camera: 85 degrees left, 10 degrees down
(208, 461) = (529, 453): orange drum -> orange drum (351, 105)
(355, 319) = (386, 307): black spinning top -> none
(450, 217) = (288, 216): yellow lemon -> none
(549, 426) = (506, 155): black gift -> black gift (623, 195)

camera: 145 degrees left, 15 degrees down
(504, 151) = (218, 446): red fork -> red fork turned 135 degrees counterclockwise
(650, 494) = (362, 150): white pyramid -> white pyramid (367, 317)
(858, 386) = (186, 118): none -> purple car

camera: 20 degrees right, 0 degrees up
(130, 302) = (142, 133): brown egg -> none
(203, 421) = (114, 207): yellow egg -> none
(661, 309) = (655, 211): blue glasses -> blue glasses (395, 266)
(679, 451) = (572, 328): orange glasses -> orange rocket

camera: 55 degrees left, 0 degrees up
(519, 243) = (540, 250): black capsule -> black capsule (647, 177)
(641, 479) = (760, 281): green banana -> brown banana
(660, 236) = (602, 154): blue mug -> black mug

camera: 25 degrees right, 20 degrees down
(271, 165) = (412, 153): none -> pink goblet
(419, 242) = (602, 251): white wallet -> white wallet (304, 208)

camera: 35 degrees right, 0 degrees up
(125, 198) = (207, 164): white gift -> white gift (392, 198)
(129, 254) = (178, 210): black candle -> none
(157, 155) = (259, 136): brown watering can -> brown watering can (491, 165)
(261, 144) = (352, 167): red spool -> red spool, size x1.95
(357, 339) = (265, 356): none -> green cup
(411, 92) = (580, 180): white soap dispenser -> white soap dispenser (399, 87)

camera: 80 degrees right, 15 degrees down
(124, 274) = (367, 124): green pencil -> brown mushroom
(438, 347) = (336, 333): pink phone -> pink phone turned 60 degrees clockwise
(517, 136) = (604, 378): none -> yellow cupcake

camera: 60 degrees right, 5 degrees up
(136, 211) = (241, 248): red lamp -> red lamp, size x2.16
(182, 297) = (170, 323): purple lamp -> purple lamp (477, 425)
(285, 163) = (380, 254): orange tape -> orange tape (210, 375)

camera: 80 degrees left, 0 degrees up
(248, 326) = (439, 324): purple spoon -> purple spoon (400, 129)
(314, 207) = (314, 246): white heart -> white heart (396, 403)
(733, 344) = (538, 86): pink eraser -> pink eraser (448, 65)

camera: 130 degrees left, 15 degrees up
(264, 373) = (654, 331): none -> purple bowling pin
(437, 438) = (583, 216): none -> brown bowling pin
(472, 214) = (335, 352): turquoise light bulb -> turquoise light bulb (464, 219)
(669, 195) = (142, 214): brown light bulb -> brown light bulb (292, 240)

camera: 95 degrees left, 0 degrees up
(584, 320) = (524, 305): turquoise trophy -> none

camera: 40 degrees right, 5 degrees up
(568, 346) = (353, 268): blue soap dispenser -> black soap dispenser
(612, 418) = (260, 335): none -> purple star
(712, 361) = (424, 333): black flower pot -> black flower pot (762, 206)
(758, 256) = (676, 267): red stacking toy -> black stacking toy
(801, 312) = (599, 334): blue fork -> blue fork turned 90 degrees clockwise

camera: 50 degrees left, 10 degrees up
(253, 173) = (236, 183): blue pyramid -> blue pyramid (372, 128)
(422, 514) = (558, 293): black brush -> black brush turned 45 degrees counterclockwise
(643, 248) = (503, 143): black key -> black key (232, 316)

_ _ _ _

The task -> Produce a verbatim copy of all the material.

Exercise result ->
camera: 85 degrees left, 10 degrees down
(208, 461) = (529, 453): orange drum -> orange drum (351, 105)
(355, 319) = (386, 307): black spinning top -> none
(450, 217) = (288, 216): yellow lemon -> none
(549, 426) = (506, 155): black gift -> black gift (623, 195)

camera: 145 degrees left, 15 degrees down
(504, 151) = (218, 446): red fork -> red fork turned 135 degrees counterclockwise
(650, 494) = (362, 150): white pyramid -> white pyramid (367, 317)
(858, 386) = (186, 118): none -> purple car

camera: 20 degrees right, 0 degrees up
(130, 302) = (142, 133): brown egg -> none
(203, 421) = (114, 207): yellow egg -> none
(661, 309) = (655, 211): blue glasses -> blue glasses (395, 266)
(679, 451) = (572, 328): orange glasses -> orange rocket

camera: 55 degrees left, 0 degrees up
(519, 243) = (540, 250): black capsule -> black capsule (647, 177)
(641, 479) = (760, 281): green banana -> brown banana
(660, 236) = (602, 154): blue mug -> black mug

camera: 25 degrees right, 20 degrees down
(271, 165) = (412, 153): none -> pink goblet
(419, 242) = (602, 251): white wallet -> white wallet (304, 208)

camera: 35 degrees right, 0 degrees up
(125, 198) = (207, 164): white gift -> white gift (392, 198)
(129, 254) = (178, 210): black candle -> none
(157, 155) = (259, 136): brown watering can -> brown watering can (491, 165)
(261, 144) = (352, 167): red spool -> red spool, size x1.95
(357, 339) = (265, 356): none -> green cup
(411, 92) = (580, 180): white soap dispenser -> white soap dispenser (399, 87)

camera: 80 degrees right, 15 degrees down
(124, 274) = (367, 124): green pencil -> brown mushroom
(438, 347) = (336, 333): pink phone -> pink phone turned 60 degrees clockwise
(517, 136) = (604, 378): none -> yellow cupcake

camera: 60 degrees right, 5 degrees up
(136, 211) = (241, 248): red lamp -> red lamp, size x2.16
(182, 297) = (170, 323): purple lamp -> purple lamp (477, 425)
(285, 163) = (380, 254): orange tape -> orange tape (210, 375)

camera: 80 degrees left, 0 degrees up
(248, 326) = (439, 324): purple spoon -> purple spoon (400, 129)
(314, 207) = (314, 246): white heart -> white heart (396, 403)
(733, 344) = (538, 86): pink eraser -> pink eraser (448, 65)

camera: 130 degrees left, 15 degrees up
(264, 373) = (654, 331): none -> purple bowling pin
(437, 438) = (583, 216): none -> brown bowling pin
(472, 214) = (335, 352): turquoise light bulb -> turquoise light bulb (464, 219)
(669, 195) = (142, 214): brown light bulb -> brown light bulb (292, 240)

camera: 95 degrees left, 0 degrees up
(584, 320) = (524, 305): turquoise trophy -> none

camera: 40 degrees right, 5 degrees up
(568, 346) = (353, 268): blue soap dispenser -> black soap dispenser
(612, 418) = (260, 335): none -> purple star
(712, 361) = (424, 333): black flower pot -> black flower pot (762, 206)
(758, 256) = (676, 267): red stacking toy -> black stacking toy
(801, 312) = (599, 334): blue fork -> blue fork turned 90 degrees clockwise

camera: 50 degrees left, 10 degrees up
(253, 173) = (236, 183): blue pyramid -> blue pyramid (372, 128)
(422, 514) = (558, 293): black brush -> black brush turned 45 degrees counterclockwise
(643, 248) = (503, 143): black key -> black key (232, 316)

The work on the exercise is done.